• _Study material_:
● ● ● ● ●

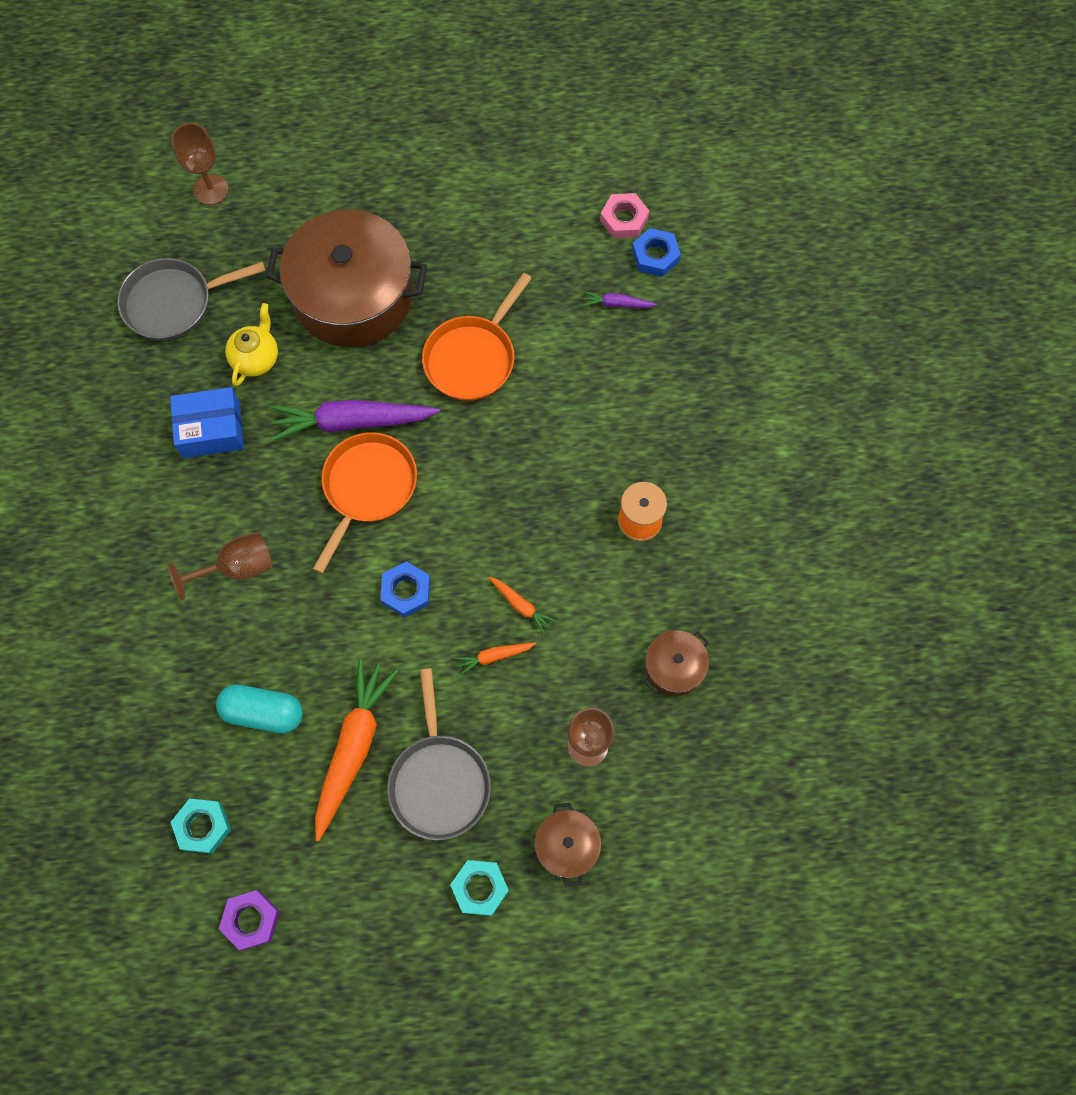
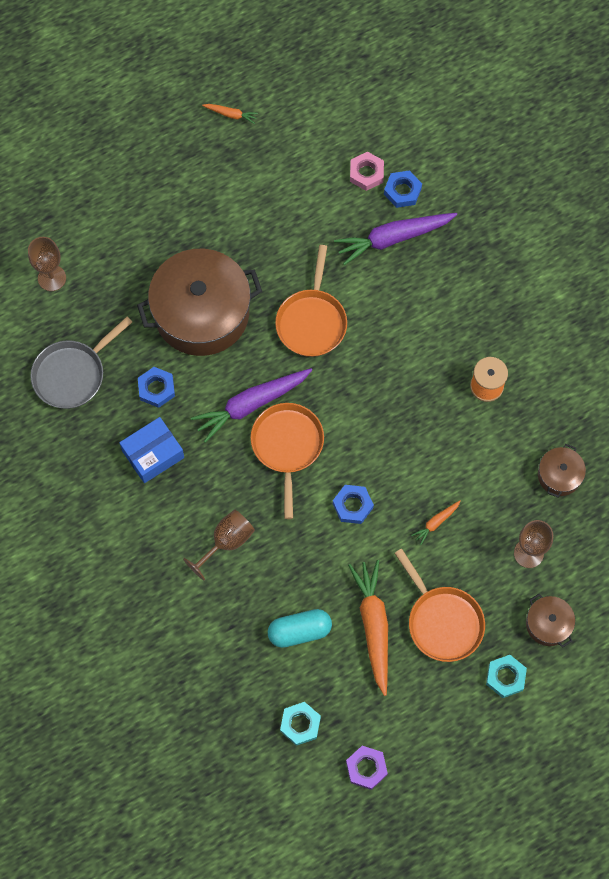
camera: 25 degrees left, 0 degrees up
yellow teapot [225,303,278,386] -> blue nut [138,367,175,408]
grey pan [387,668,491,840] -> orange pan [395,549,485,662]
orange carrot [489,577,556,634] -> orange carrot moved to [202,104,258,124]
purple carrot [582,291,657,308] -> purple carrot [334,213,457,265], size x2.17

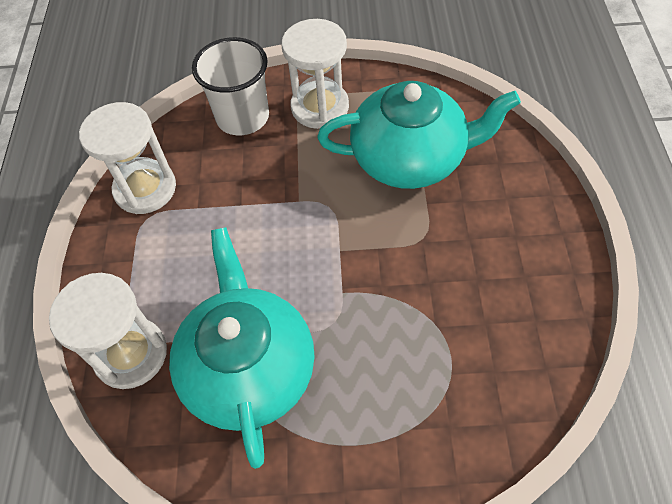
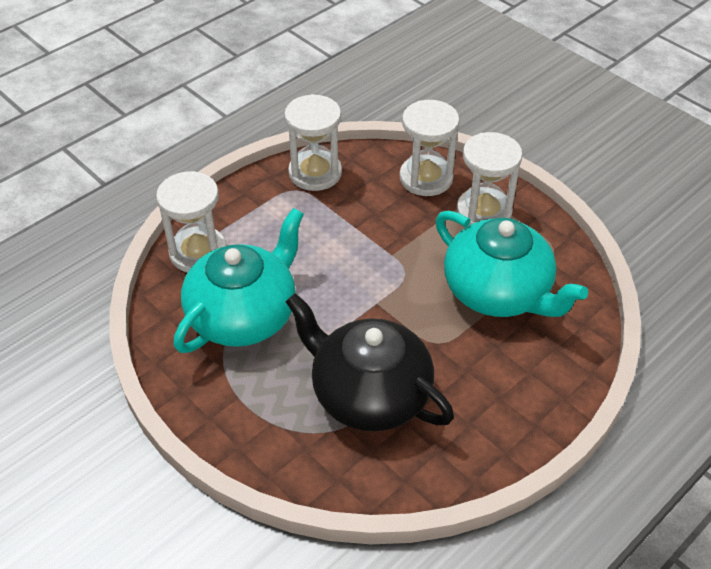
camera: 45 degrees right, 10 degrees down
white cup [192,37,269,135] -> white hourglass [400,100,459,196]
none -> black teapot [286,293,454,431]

● ● ● ● ●

• _Exercise description_: Only lines holding the word "degrees" are wanted, so copy each of them from the records above.

• _Answer for this exercise_:
camera: 25 degrees left, 0 degrees up
camera: 45 degrees right, 10 degrees down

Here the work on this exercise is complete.